## SOURCE DATA

>>>

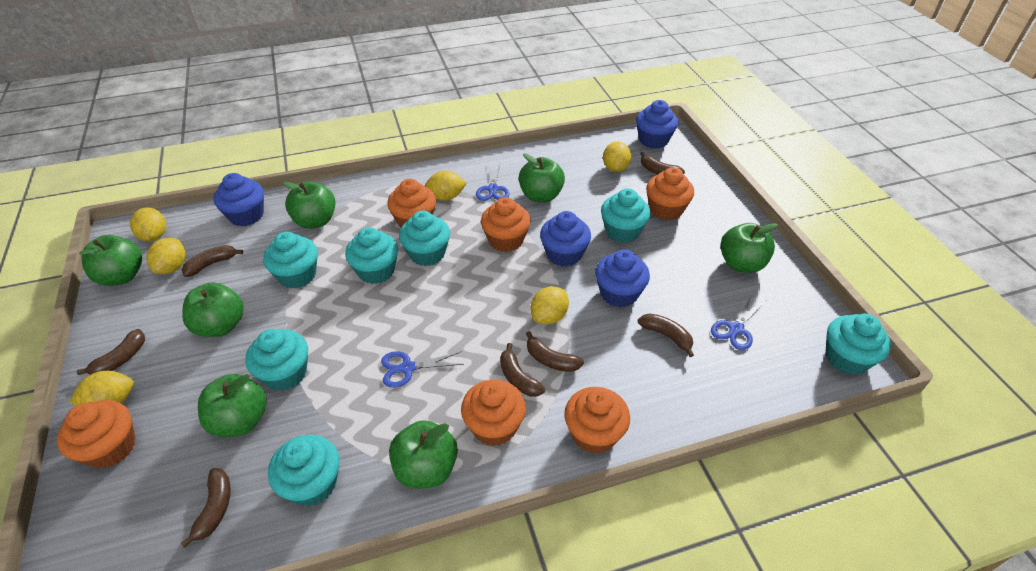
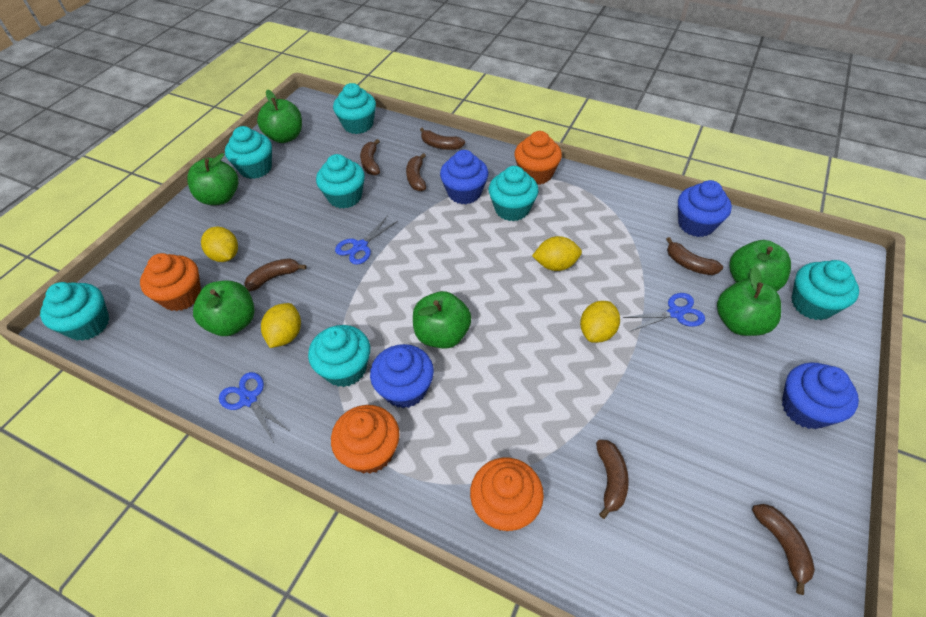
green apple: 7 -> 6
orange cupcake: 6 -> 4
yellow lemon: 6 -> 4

<<<
>>>

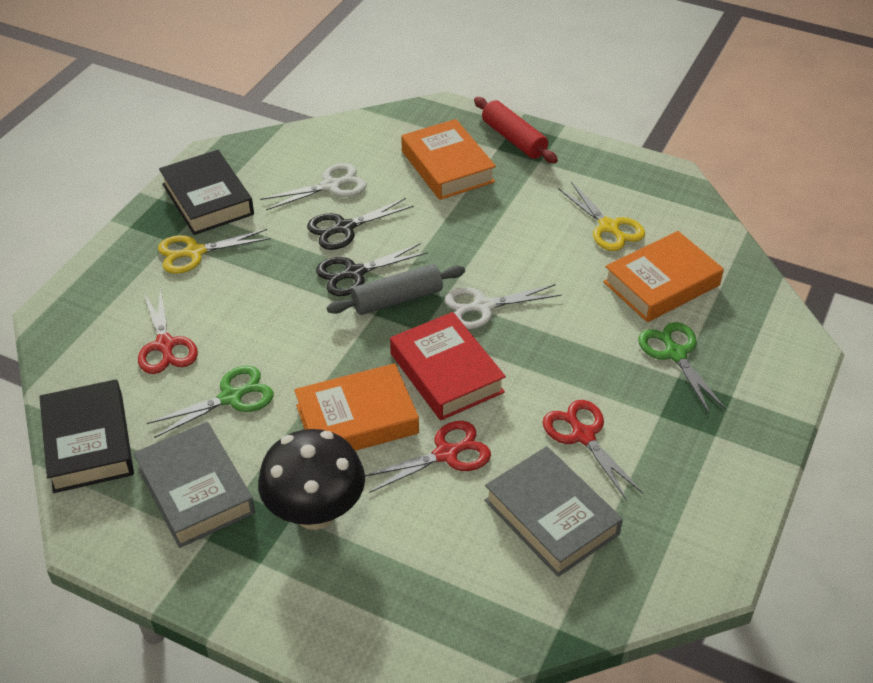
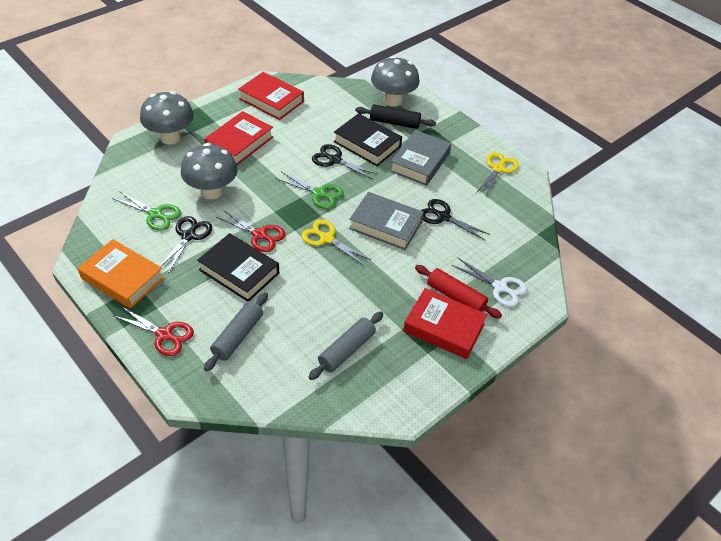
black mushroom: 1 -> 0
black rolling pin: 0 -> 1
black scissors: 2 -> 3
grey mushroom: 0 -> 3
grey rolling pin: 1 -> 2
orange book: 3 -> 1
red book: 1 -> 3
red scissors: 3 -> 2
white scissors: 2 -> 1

<<<

## TO DO
How many lines in the records above contain the word "rolling"? Reply with the number alone.

## OUTPUT FOR THIS TASK
2